[Material provided]:
§

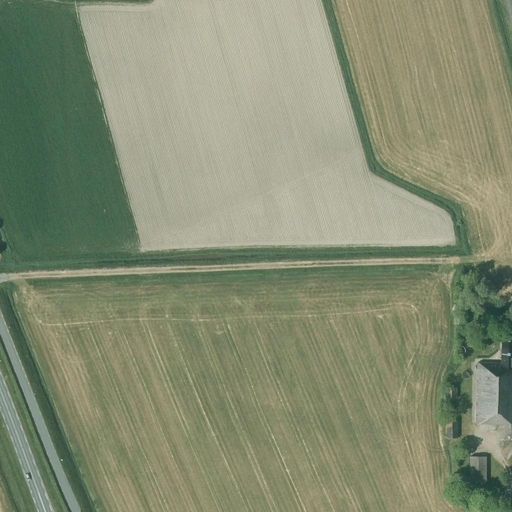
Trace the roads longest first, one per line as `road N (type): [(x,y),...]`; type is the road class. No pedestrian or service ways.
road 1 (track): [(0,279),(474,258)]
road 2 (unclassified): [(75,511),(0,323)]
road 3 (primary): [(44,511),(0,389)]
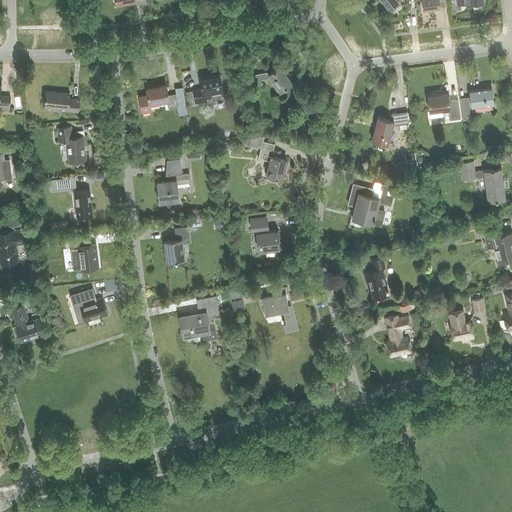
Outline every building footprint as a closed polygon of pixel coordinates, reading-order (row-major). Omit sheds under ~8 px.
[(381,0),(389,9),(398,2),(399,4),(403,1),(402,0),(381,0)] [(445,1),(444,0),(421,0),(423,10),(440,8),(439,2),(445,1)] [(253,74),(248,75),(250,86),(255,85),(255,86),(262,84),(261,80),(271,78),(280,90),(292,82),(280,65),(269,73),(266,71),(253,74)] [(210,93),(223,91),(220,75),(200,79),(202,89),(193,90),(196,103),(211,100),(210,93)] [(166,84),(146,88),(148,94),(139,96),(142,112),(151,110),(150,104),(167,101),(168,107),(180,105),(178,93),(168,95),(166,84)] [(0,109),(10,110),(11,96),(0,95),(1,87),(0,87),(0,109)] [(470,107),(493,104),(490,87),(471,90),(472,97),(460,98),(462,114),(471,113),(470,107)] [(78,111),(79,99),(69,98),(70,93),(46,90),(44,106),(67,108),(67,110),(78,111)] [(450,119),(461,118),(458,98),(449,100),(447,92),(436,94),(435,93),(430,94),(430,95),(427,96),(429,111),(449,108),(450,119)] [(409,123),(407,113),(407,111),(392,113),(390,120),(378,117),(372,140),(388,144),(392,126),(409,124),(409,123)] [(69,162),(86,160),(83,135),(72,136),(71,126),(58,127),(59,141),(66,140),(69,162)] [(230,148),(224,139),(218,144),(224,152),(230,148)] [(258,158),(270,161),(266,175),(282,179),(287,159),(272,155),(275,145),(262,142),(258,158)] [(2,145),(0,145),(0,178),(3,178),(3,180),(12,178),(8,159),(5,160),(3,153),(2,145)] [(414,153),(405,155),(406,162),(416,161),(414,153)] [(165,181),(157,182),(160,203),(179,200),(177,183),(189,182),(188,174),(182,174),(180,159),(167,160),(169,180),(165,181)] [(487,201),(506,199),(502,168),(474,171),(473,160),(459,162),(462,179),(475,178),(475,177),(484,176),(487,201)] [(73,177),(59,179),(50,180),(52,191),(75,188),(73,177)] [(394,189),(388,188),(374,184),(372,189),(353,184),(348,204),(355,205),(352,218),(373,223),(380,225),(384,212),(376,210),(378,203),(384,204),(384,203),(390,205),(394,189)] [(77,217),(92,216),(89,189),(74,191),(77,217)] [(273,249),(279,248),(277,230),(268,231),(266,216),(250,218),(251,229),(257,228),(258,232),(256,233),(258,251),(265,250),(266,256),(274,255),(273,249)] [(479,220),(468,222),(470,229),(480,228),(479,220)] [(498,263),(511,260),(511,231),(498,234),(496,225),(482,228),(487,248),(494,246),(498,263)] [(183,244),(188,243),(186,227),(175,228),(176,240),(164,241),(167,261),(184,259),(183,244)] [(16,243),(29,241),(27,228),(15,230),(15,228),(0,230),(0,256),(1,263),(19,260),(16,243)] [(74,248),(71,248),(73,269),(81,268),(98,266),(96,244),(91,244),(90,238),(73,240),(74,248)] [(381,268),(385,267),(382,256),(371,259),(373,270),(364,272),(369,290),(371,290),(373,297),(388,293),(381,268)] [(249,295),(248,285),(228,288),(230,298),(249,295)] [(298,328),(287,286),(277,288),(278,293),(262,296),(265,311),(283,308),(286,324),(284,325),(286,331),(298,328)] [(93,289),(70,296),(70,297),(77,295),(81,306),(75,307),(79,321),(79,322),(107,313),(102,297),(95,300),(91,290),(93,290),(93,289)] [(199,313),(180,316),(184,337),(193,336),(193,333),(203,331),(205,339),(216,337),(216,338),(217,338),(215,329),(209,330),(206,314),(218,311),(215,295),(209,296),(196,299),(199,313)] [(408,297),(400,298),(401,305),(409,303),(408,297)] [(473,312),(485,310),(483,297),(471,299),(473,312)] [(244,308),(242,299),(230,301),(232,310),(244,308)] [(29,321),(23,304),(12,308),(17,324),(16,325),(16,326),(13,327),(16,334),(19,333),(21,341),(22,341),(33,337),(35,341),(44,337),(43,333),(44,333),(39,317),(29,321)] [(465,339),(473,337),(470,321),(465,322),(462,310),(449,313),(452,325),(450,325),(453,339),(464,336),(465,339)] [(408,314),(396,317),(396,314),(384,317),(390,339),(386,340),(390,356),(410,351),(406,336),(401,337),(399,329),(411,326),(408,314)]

§

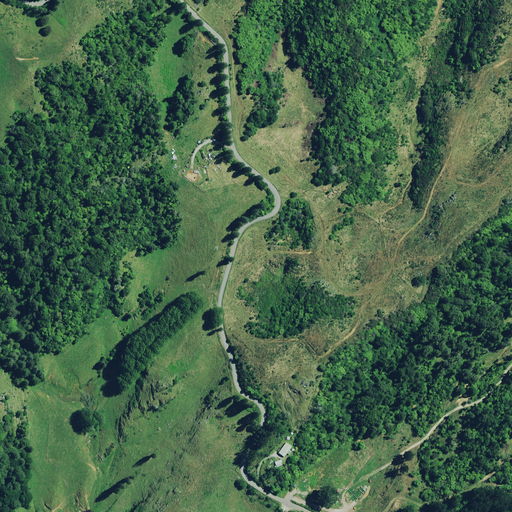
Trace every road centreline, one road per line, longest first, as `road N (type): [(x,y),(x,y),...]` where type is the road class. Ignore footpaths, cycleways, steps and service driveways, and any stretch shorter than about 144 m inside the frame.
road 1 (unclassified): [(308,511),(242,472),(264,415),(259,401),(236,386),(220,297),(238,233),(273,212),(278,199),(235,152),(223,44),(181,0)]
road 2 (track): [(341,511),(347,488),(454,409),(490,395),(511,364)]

§

[Task prompt]:
Copy the items from the line with "Trace the roads" up to and including the line with "road 3 (primary): [(44,511),(0,389)]", changing "track" to "dirt road" and leaving everything else the same.

[Answer for this exercise]:
Trace the roads longest first, one per line as `road N (type): [(x,y),...]`; type is the road class. No pedestrian or service ways.
road 1 (dirt road): [(0,279),(474,258)]
road 2 (unclassified): [(75,511),(0,323)]
road 3 (primary): [(44,511),(0,389)]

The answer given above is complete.